Input data:
-*-*-

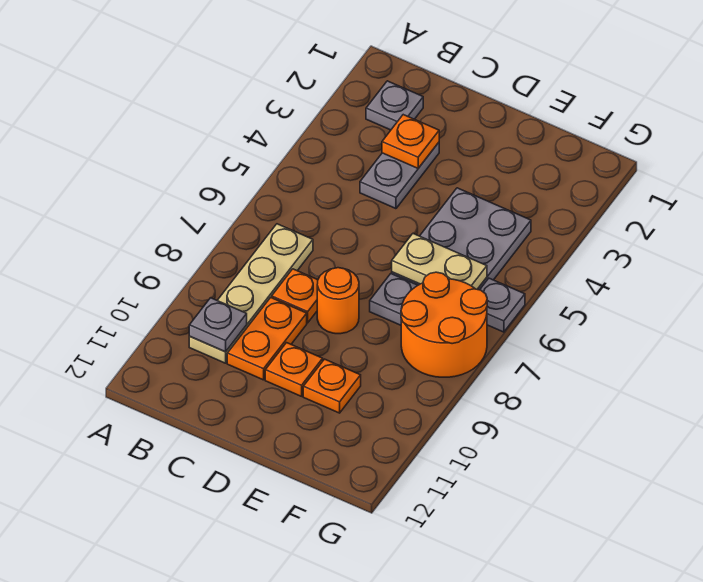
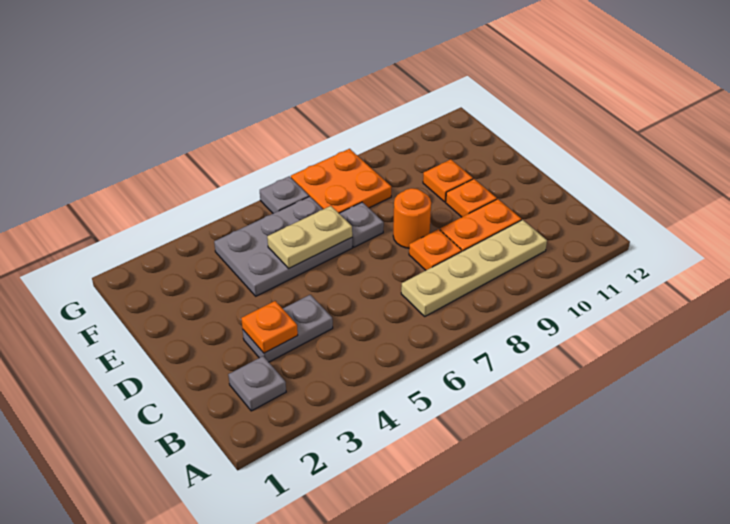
grey plate B10 level 2 -> none
tan plate E6:F6 level 2 -> tan plate E5:E6 level 2
orange round brick F7:G8 level 1 -> orange plate F7:G8 level 1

-*-*-

Work task:
Skip the pictures, then retype every line above exactly.

Task output:
grey plate B10 level 2 -> none
tan plate E6:F6 level 2 -> tan plate E5:E6 level 2
orange round brick F7:G8 level 1 -> orange plate F7:G8 level 1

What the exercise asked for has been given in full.